## What the exercise asks
Copy the lines from the beginning through the line containing "The height and width of the page is (1849, 1307).", reproducing each one unchanged.

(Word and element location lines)

============================================================

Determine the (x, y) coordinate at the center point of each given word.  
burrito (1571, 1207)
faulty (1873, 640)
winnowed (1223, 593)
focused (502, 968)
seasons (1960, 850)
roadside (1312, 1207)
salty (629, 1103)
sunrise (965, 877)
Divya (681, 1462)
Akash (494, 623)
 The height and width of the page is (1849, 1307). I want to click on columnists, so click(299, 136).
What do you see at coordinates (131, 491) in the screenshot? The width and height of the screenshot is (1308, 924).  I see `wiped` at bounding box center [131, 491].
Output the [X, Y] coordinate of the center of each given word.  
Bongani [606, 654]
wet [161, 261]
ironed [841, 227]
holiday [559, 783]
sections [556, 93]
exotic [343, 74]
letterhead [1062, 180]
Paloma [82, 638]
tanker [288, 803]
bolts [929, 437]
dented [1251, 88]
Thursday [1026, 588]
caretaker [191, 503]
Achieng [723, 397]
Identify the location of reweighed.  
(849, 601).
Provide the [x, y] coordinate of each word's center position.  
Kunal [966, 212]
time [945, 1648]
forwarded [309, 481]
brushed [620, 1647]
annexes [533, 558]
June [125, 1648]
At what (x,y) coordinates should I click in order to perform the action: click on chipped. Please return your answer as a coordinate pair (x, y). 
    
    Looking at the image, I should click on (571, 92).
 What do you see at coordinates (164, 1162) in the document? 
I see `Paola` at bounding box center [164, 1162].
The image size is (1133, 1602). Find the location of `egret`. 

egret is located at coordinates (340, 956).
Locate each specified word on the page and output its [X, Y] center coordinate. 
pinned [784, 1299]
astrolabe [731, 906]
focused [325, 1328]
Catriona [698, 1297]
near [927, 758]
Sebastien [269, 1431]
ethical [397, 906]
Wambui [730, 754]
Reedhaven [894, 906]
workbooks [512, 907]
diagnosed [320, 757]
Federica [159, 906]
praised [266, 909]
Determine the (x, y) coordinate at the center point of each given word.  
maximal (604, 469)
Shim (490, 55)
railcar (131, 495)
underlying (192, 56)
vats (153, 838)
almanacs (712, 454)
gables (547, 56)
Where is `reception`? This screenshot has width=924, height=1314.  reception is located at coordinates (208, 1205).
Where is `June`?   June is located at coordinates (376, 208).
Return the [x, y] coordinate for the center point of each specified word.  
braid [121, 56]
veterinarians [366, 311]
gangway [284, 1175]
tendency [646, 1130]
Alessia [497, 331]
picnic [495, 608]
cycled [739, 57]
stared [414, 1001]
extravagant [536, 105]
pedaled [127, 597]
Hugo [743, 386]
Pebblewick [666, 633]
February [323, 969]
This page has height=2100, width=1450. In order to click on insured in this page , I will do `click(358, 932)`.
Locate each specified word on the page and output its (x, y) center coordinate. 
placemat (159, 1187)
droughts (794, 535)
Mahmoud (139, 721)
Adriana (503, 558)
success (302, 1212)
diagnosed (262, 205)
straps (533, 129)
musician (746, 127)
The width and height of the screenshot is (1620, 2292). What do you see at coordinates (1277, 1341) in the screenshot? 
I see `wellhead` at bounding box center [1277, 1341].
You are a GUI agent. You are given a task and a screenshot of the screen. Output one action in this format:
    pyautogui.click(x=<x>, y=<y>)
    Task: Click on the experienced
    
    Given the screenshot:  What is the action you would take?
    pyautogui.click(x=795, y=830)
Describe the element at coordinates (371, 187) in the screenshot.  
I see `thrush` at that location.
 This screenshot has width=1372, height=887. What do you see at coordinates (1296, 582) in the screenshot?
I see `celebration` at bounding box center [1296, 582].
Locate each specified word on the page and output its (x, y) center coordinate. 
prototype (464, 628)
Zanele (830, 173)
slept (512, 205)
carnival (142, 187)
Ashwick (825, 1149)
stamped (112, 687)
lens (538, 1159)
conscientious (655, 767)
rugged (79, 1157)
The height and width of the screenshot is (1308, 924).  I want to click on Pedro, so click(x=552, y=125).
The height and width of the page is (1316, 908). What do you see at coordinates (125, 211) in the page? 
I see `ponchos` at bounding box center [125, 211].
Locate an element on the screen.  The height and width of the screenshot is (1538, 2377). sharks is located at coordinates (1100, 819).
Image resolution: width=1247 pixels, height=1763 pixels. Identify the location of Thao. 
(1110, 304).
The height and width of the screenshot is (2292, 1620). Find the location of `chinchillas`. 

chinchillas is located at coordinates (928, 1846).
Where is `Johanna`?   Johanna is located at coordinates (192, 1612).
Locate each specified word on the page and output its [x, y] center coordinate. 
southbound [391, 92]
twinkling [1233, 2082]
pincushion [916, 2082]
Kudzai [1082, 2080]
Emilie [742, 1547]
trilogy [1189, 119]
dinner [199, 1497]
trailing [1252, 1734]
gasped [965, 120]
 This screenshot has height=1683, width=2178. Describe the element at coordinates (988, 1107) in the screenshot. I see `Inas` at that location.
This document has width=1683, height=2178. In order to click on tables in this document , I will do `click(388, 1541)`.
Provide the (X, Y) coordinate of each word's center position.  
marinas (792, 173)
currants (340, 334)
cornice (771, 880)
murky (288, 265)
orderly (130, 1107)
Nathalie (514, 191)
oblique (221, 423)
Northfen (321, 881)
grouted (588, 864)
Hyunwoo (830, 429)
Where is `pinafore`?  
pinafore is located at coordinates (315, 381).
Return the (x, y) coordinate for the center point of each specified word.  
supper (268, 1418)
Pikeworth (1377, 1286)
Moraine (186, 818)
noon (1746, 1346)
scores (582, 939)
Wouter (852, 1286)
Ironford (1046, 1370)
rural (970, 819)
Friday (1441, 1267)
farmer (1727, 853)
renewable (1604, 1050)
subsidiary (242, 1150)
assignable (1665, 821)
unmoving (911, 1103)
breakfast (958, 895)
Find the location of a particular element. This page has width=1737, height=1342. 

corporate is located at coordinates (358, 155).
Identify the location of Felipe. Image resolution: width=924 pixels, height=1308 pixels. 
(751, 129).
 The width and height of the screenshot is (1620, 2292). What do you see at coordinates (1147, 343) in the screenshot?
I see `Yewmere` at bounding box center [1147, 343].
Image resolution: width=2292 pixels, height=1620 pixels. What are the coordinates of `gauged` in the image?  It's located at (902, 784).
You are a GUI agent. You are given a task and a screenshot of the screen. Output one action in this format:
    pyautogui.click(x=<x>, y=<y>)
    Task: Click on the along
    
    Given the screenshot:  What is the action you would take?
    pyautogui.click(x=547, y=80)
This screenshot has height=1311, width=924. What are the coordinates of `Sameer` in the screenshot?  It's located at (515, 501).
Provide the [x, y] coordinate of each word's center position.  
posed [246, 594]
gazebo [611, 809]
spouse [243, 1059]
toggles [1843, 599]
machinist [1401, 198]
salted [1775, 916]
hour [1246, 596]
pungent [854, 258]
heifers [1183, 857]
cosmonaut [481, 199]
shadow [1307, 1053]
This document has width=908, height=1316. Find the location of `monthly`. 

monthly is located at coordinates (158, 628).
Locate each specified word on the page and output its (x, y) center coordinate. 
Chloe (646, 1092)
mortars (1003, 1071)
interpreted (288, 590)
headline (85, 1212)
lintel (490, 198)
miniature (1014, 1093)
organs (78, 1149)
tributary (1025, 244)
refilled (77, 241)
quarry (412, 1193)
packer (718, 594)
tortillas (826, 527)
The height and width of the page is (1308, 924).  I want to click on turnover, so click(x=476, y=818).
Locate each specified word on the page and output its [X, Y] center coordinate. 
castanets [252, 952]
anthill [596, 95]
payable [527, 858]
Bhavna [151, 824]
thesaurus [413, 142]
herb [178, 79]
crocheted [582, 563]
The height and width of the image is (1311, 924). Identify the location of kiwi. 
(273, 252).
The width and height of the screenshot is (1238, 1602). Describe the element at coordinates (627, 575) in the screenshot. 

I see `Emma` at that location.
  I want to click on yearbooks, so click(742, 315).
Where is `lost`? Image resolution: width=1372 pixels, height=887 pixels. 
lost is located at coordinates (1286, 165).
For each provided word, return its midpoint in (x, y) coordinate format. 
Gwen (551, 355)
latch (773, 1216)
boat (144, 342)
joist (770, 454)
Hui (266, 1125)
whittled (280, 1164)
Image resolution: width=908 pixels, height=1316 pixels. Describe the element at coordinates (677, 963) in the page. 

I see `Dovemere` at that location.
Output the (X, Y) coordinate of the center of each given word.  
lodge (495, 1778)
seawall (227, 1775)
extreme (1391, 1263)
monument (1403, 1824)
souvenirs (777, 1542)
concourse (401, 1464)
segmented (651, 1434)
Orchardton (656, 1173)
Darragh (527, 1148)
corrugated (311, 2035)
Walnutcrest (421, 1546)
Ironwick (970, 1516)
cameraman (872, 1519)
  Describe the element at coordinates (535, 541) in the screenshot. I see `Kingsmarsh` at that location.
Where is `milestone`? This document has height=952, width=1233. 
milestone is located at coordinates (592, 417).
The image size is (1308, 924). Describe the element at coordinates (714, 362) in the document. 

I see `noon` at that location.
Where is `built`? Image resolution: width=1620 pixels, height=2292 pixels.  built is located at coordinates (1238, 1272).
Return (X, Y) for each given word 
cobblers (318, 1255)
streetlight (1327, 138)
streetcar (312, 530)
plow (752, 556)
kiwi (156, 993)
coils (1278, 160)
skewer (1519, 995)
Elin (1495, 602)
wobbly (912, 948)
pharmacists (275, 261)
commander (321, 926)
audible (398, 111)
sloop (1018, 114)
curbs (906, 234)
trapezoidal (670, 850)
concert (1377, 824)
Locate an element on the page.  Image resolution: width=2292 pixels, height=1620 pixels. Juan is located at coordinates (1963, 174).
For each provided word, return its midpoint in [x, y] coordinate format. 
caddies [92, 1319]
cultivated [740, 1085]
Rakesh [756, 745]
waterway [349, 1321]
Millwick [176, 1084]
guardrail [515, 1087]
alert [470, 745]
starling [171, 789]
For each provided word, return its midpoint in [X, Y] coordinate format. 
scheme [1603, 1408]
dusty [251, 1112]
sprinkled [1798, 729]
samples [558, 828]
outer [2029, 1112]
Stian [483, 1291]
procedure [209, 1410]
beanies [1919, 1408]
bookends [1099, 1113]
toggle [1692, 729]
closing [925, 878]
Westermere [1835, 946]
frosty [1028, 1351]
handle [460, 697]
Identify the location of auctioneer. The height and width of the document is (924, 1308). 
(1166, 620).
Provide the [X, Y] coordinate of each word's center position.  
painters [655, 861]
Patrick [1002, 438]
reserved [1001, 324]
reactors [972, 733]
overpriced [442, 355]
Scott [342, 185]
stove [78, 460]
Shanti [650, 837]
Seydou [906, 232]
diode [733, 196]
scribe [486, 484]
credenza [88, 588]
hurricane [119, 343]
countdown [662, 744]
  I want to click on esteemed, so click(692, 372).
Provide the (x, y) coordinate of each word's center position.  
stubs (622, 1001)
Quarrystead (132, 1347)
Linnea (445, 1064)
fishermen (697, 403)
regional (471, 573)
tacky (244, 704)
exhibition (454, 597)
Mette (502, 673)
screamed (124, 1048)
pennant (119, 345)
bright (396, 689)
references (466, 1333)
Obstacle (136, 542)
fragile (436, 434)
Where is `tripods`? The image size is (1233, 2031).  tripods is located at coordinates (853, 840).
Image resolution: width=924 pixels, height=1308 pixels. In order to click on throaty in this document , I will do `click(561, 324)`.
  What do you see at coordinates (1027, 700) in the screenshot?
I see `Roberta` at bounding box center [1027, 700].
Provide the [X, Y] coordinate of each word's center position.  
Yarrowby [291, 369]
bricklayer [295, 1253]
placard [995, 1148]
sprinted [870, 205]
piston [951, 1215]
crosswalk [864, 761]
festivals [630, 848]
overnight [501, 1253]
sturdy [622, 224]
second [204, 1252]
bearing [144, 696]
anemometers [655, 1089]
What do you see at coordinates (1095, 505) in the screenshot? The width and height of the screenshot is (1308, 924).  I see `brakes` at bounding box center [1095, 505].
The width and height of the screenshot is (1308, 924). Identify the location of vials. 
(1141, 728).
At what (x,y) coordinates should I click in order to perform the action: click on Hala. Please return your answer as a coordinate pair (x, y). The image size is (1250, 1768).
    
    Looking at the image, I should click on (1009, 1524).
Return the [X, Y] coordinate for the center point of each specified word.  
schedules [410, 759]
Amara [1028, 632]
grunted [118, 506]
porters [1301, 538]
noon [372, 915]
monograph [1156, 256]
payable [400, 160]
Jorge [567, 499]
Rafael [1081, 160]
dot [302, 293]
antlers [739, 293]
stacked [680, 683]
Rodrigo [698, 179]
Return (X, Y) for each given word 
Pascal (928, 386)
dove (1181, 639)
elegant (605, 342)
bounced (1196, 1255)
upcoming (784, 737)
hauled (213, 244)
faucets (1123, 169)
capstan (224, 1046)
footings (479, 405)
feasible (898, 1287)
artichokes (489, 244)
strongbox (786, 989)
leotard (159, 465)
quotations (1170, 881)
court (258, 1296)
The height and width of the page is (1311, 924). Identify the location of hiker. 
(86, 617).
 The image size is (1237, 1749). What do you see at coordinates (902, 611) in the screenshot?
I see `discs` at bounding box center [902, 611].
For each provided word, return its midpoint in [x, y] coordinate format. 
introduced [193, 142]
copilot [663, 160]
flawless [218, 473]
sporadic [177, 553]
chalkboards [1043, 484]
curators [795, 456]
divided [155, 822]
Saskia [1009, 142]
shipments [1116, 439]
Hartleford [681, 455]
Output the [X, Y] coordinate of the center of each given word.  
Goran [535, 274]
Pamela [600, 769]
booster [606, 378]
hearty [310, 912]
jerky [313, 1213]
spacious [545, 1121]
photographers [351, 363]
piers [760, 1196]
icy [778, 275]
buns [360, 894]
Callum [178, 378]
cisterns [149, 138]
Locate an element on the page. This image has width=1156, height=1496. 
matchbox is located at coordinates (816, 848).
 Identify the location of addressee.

============================================================

## Exercise answer
Determine the (x, y) coordinate at the center point of each given word.  
burrito (1571, 1207)
faulty (1873, 640)
winnowed (1223, 593)
focused (502, 968)
seasons (1960, 850)
roadside (1312, 1207)
salty (629, 1103)
sunrise (965, 877)
Divya (681, 1462)
Akash (494, 623)
 The height and width of the page is (1849, 1307). I want to click on columnists, so click(299, 136).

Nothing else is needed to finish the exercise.